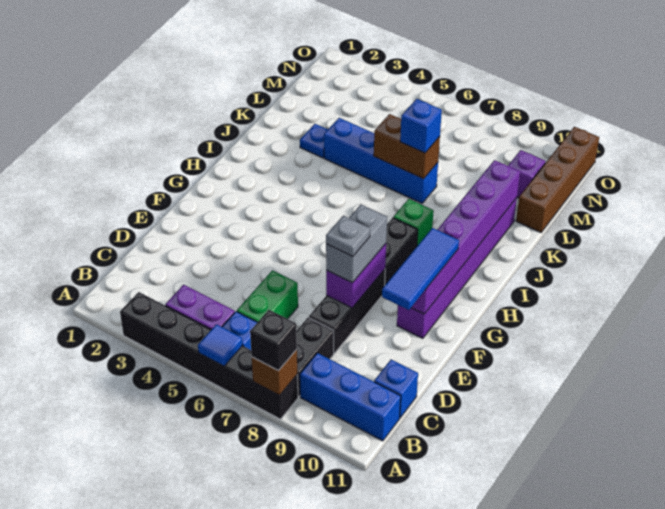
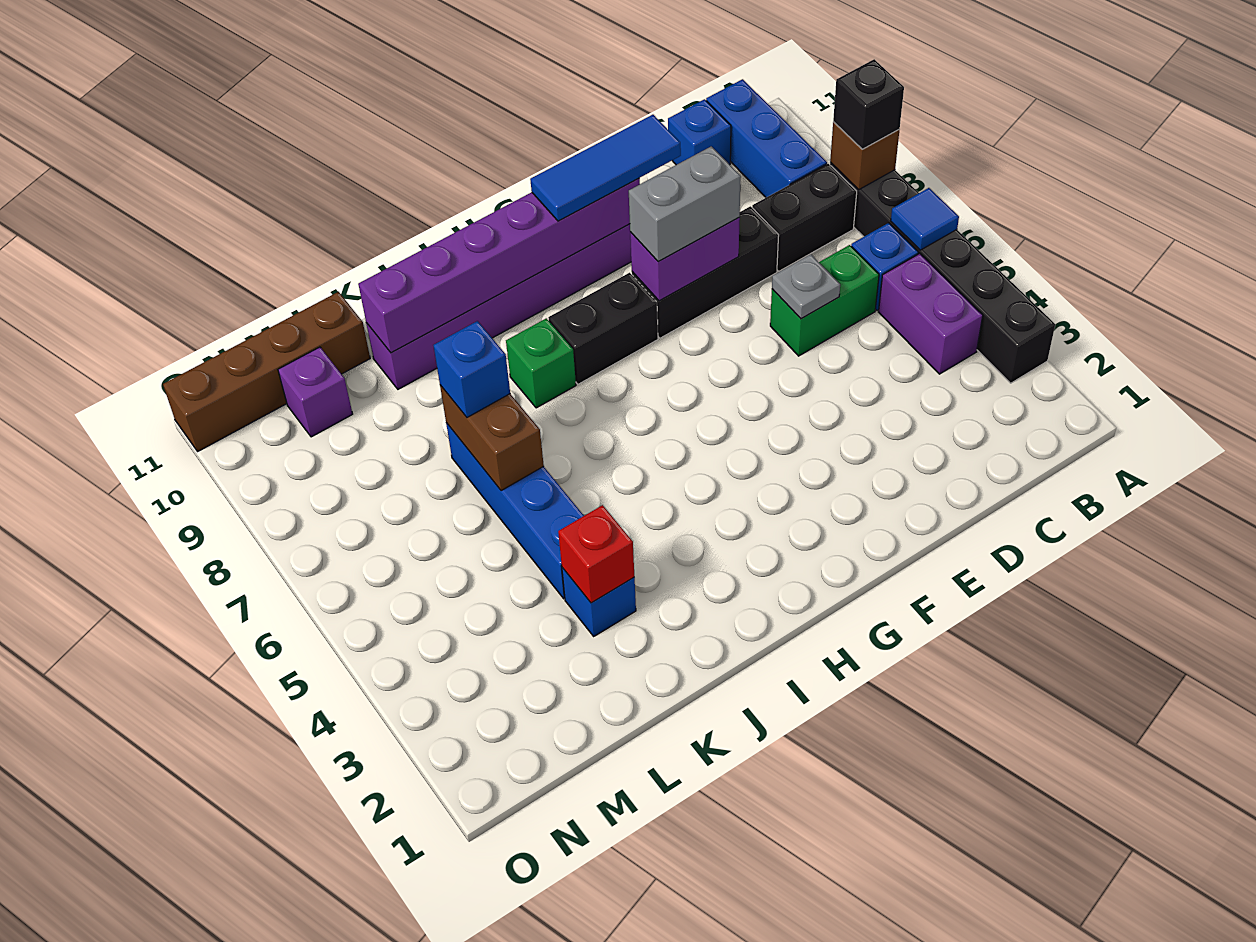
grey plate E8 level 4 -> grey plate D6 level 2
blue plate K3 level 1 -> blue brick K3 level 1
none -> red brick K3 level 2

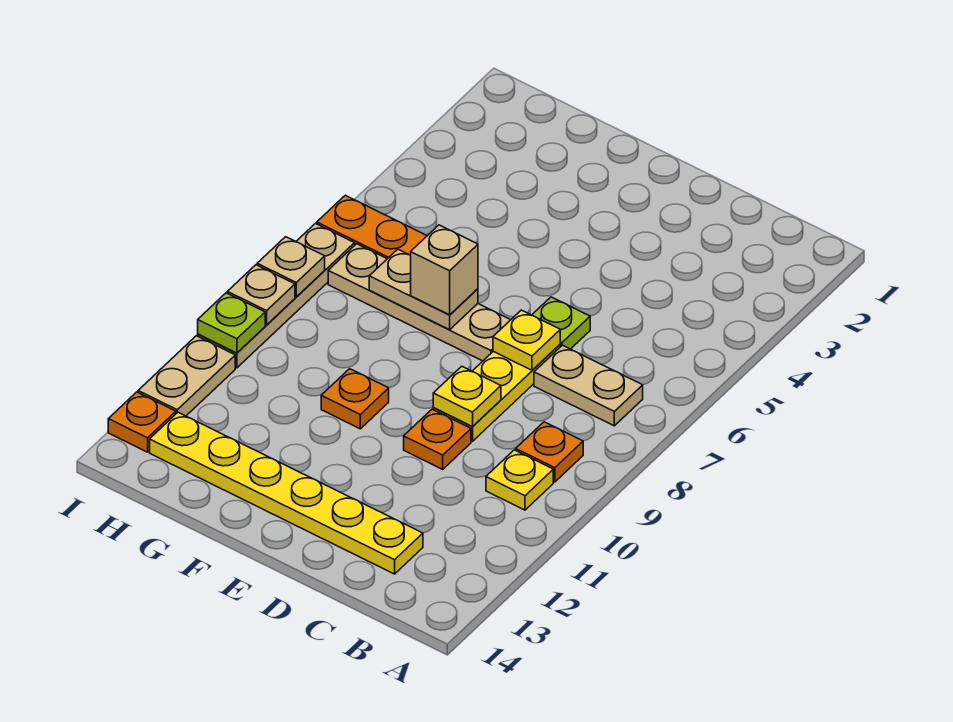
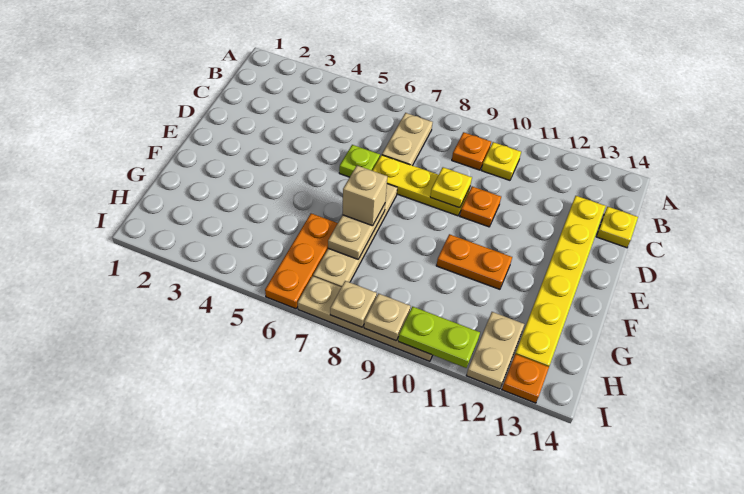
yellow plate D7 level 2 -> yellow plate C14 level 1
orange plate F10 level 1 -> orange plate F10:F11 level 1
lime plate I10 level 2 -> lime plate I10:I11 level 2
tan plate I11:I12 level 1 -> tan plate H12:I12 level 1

● ● ● ● ● ● ●

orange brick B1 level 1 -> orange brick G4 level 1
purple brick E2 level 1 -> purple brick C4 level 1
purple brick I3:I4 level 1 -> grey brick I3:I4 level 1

● ● ● ● ● ● ●

- ASSIGNMENT -
Retype, in the same exact form, the lines of the material above from the line holding "orange plate F10 level" through the line holding "tan plate I11:I12".

- REPLY -
orange plate F10 level 1 -> orange plate F10:F11 level 1
lime plate I10 level 2 -> lime plate I10:I11 level 2
tan plate I11:I12 level 1 -> tan plate H12:I12 level 1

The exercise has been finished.